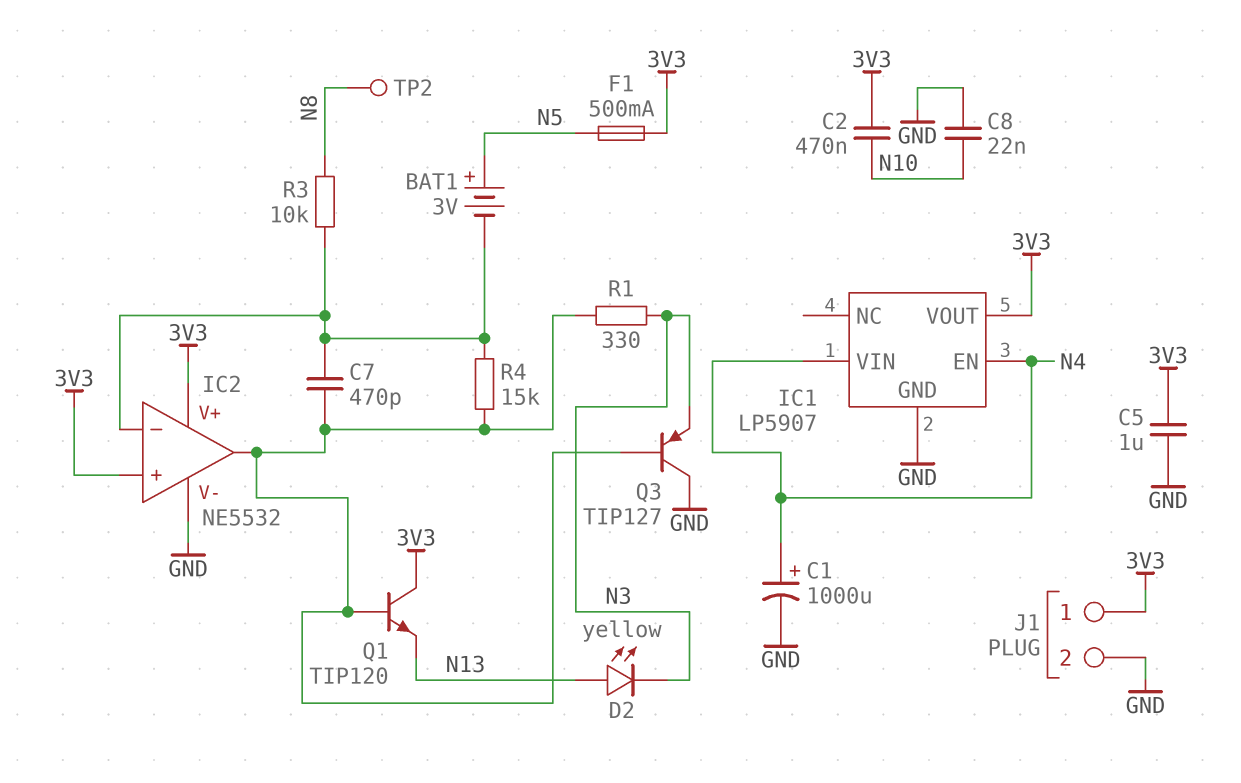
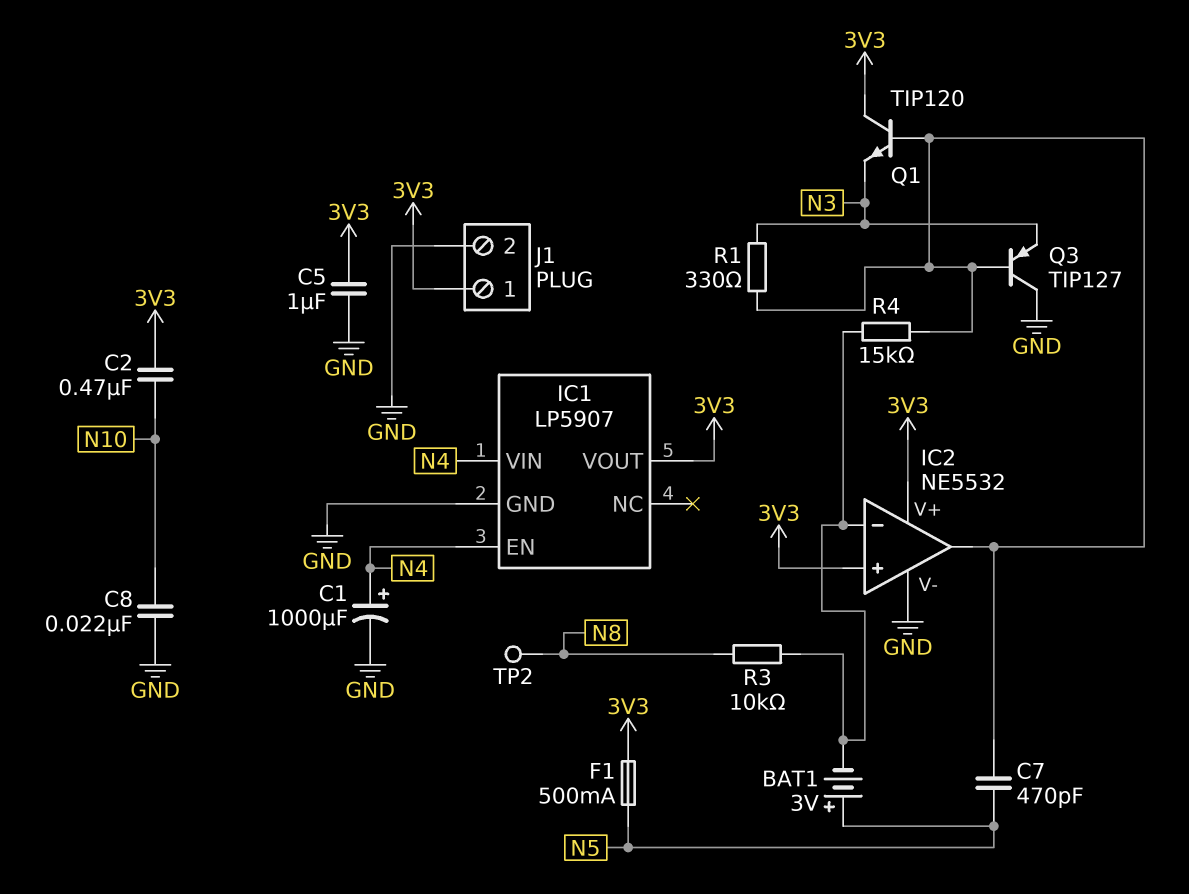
C7: 470pF (IC2/in-, IC2/out) -> 470pF (IC2/out, N5)
D2: LED yellow (A N13, K N3) -> none
Q1: NPN TIP120 (B IC2/out, C 3V3, E N13) -> NPN TIP120 (B IC2/out, C 3V3, E N3)

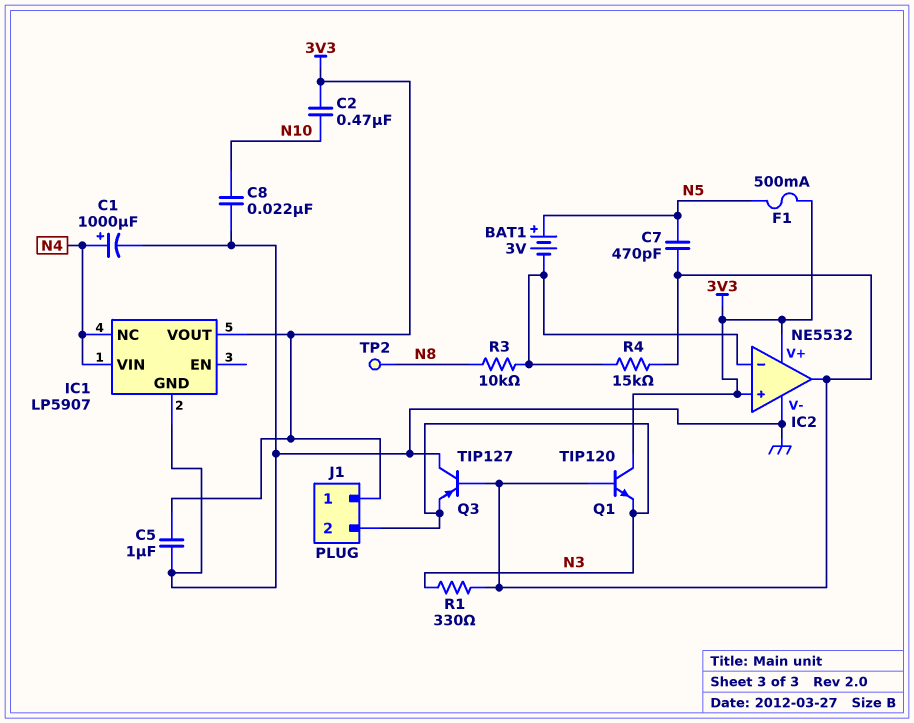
IC1 pin EN: N4 -> none
IC1 pin NC: none -> N4
J1 pin 2: GND -> N3

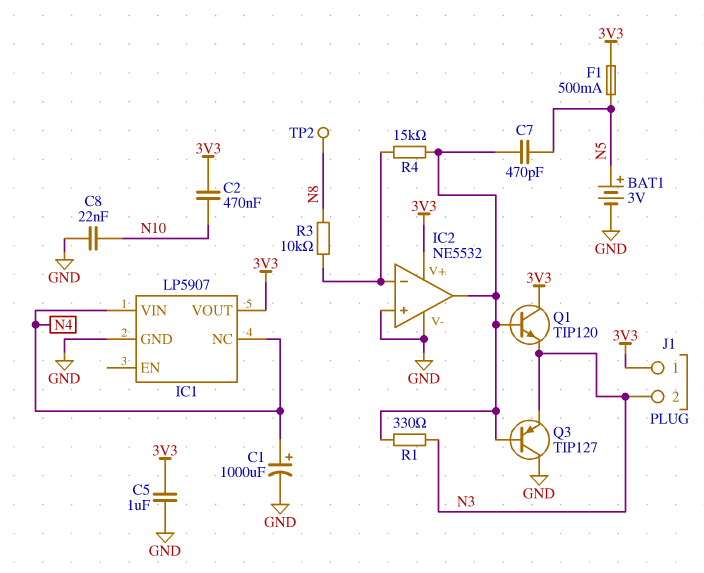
BAT1: 3V (plus N5, minus IC2/in-) -> 3V (plus N5, minus GND)
IC2 pin in+: 3V3 -> GND

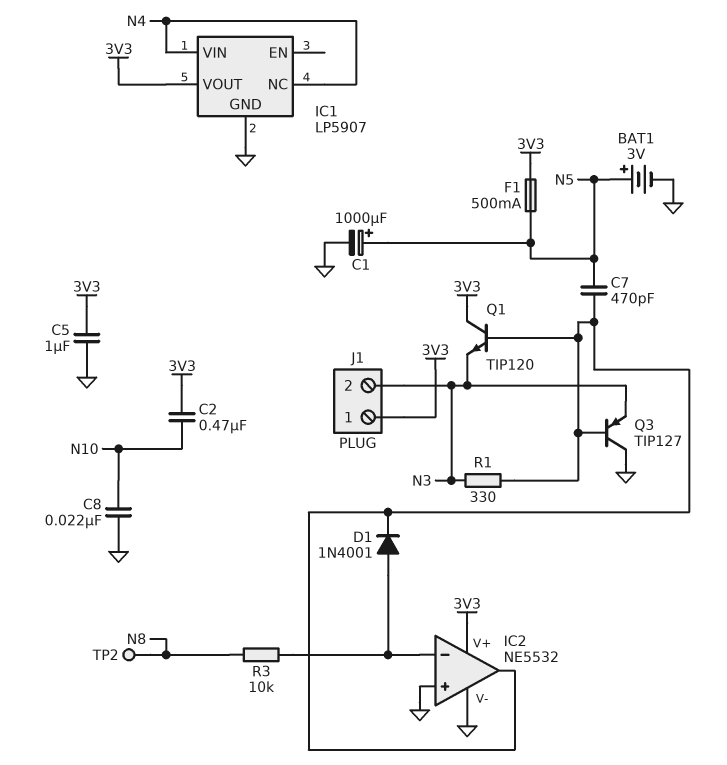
C1: 1000uF (plus N4, minus GND) -> 1000uF (plus N5, minus GND)
D1: none -> diode 1N4001 (A IC2/in-, K IC2/out)
R4: 15k (IC2/in-, IC2/out) -> none

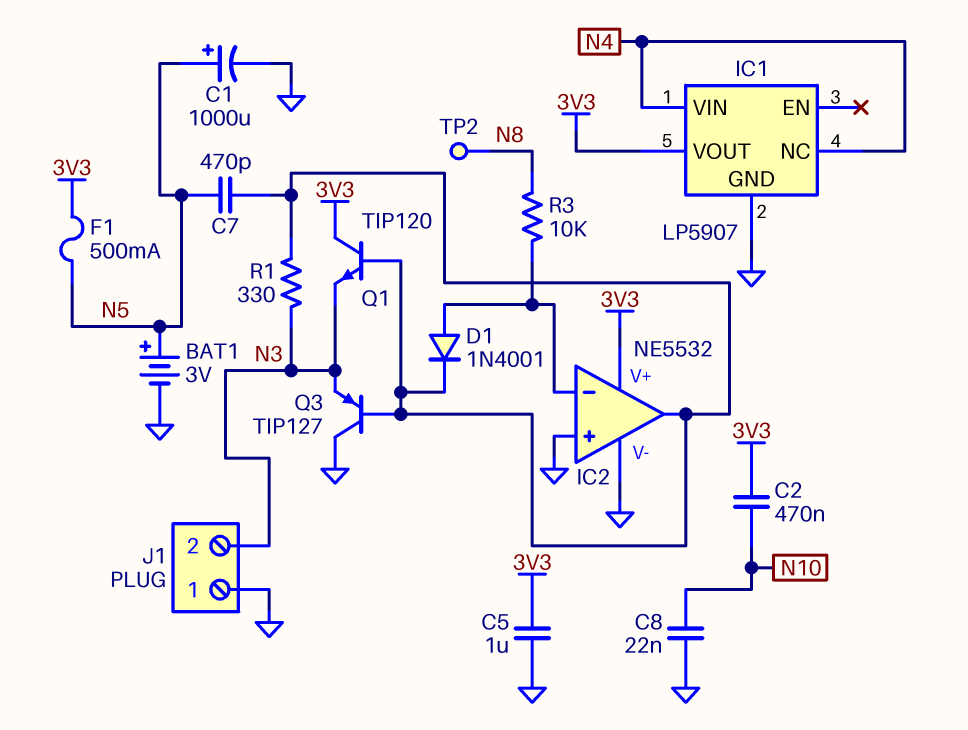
J1 pin 1: 3V3 -> GND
★ ★ ★ ★ ★ ★ ★
**The problem:**
Reproduce the listing above from the line that contains "D2: LED yellow (A N13, K N3) -> none" through its final line, exactly and with nothing added. Omit the images.

**Task result:**
D2: LED yellow (A N13, K N3) -> none
Q1: NPN TIP120 (B IC2/out, C 3V3, E N13) -> NPN TIP120 (B IC2/out, C 3V3, E N3)

IC1 pin EN: N4 -> none
IC1 pin NC: none -> N4
J1 pin 2: GND -> N3

BAT1: 3V (plus N5, minus IC2/in-) -> 3V (plus N5, minus GND)
IC2 pin in+: 3V3 -> GND

C1: 1000uF (plus N4, minus GND) -> 1000uF (plus N5, minus GND)
D1: none -> diode 1N4001 (A IC2/in-, K IC2/out)
R4: 15k (IC2/in-, IC2/out) -> none

J1 pin 1: 3V3 -> GND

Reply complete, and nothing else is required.